Task input —

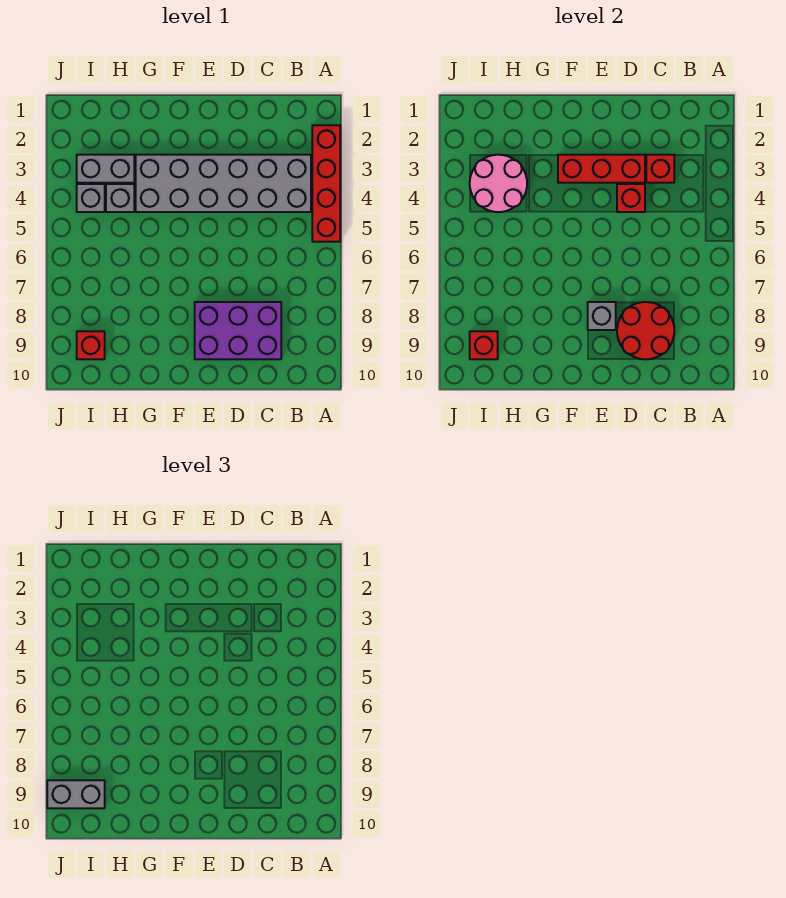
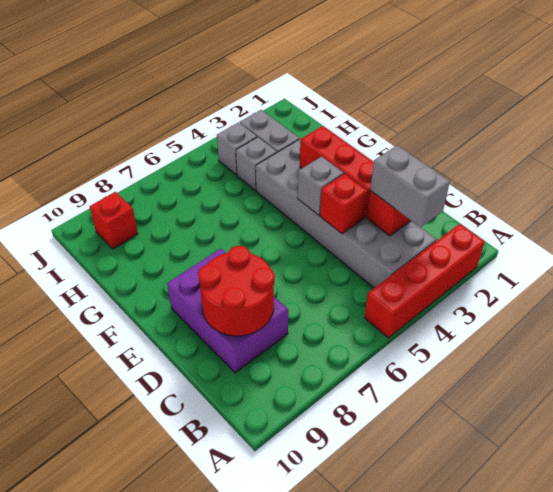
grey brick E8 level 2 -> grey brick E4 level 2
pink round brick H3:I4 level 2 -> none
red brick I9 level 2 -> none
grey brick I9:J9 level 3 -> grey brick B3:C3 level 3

...

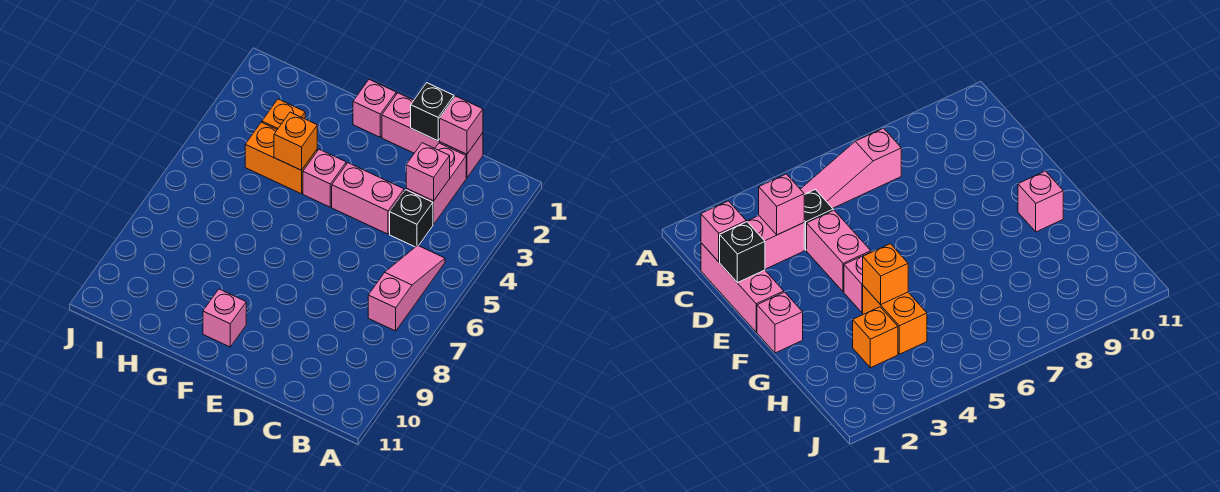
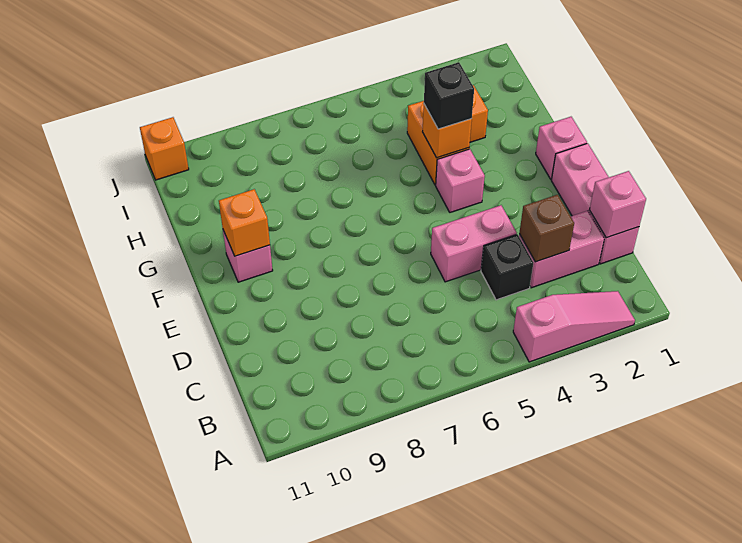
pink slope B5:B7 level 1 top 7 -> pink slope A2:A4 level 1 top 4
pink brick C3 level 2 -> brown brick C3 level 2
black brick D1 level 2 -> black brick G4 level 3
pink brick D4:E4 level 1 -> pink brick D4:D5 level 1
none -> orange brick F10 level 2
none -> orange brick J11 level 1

* * *

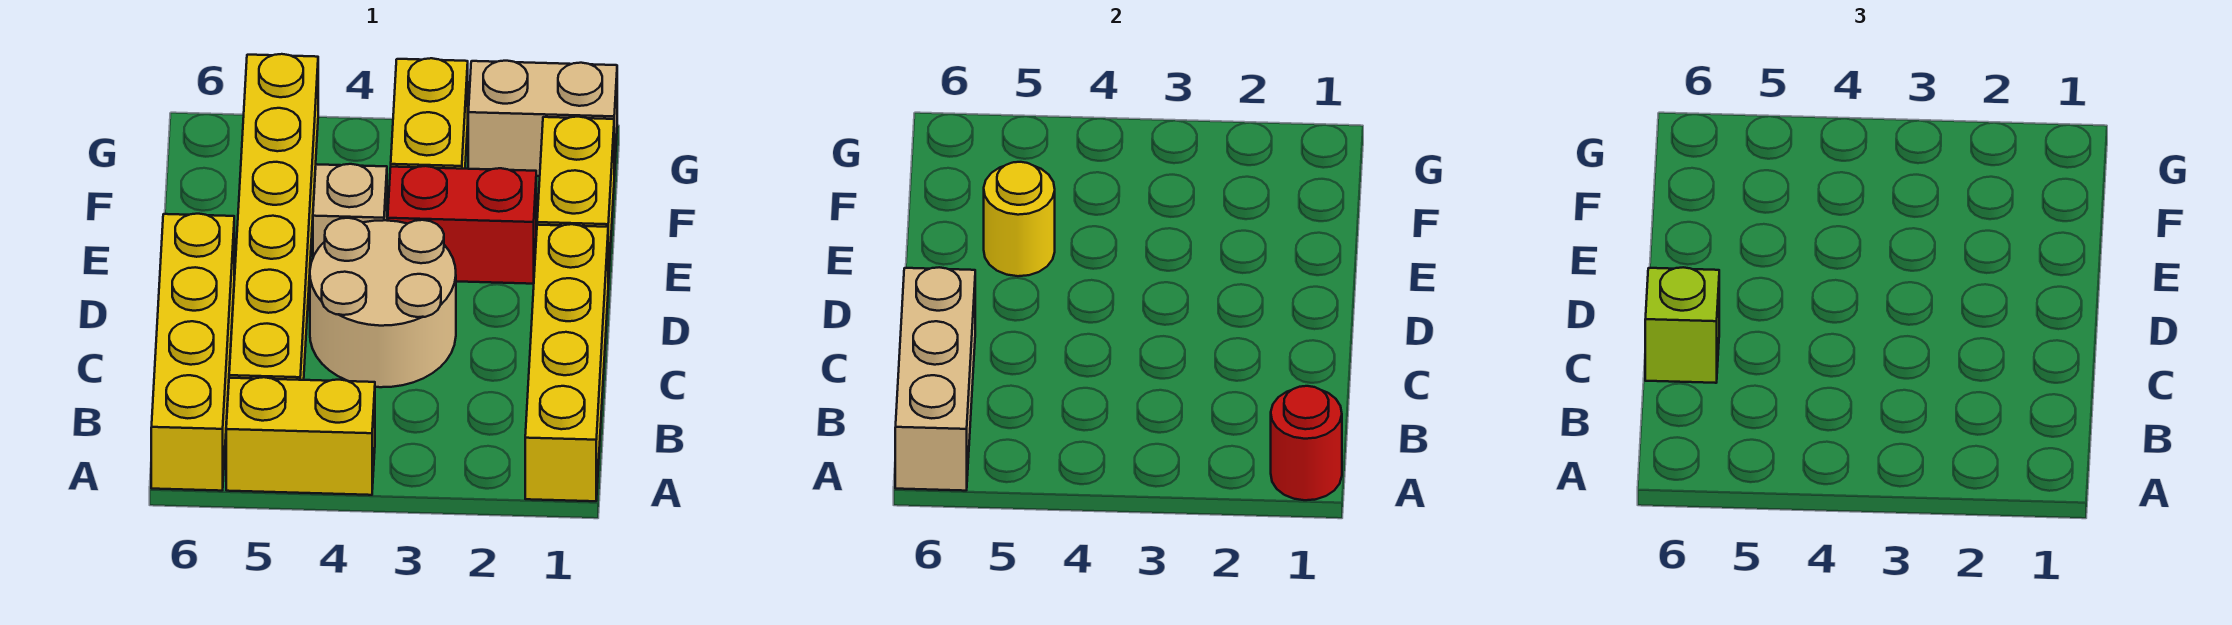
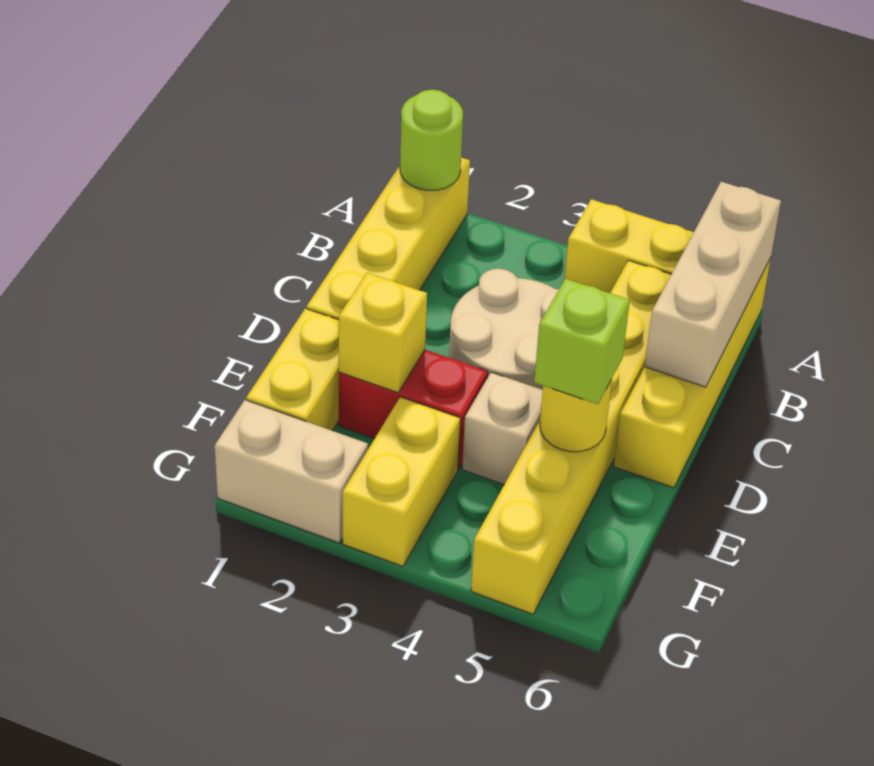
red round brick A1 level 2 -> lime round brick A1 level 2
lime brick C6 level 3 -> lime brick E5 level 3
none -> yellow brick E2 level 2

What to work on —
Look above for the line holding "red brick I9 level 2 -> none" and the line holding "grey brick I9:J9". Retype both, and every line between them, word for word and nothing else.

Written reply —
red brick I9 level 2 -> none
grey brick I9:J9 level 3 -> grey brick B3:C3 level 3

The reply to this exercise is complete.